The records that follow are to be reproduced exactly. Any pictures in them are left out.
BEGIN
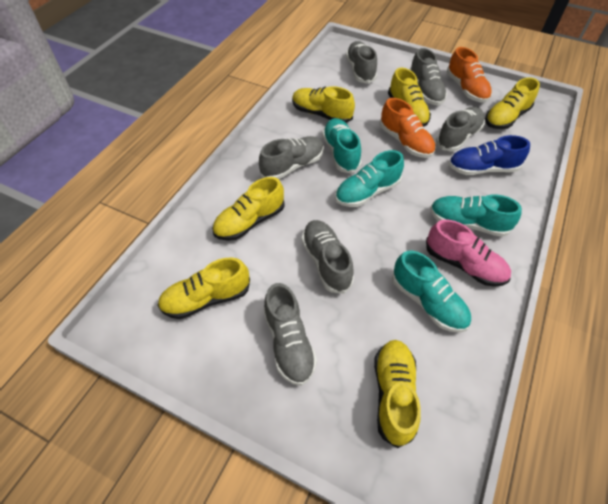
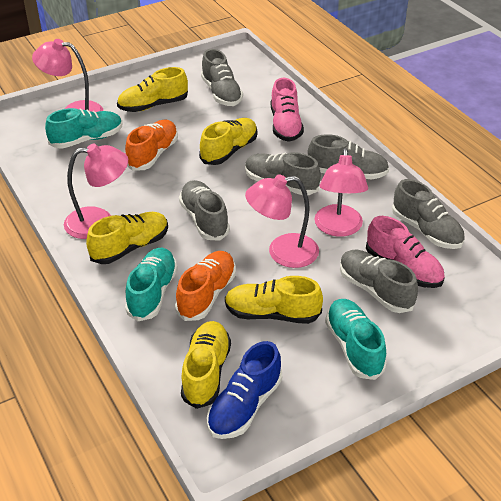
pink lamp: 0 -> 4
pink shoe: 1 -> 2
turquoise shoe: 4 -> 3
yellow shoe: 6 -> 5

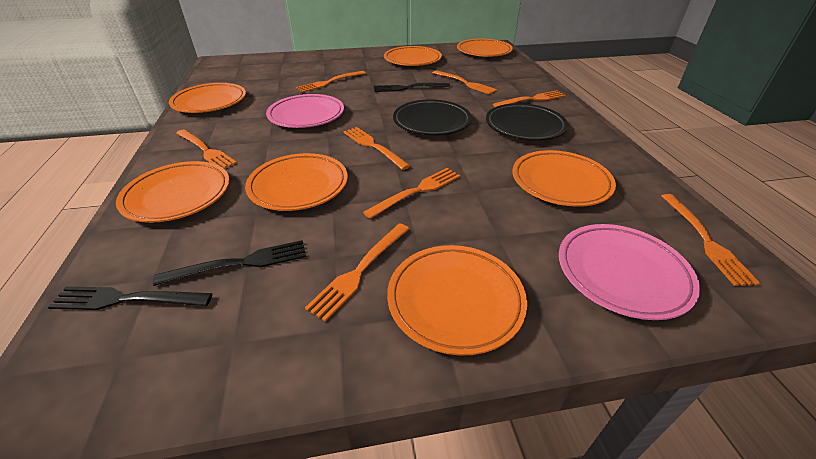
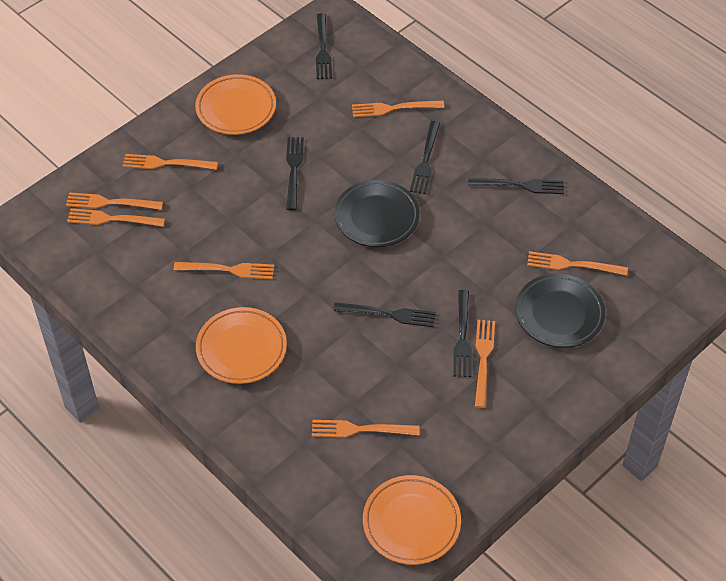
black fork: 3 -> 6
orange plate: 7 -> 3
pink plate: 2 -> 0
END
Solution to this problem:
pink lamp: 0 -> 4
pink shoe: 1 -> 2
turquoise shoe: 4 -> 3
yellow shoe: 6 -> 5

black fork: 3 -> 6
orange plate: 7 -> 3
pink plate: 2 -> 0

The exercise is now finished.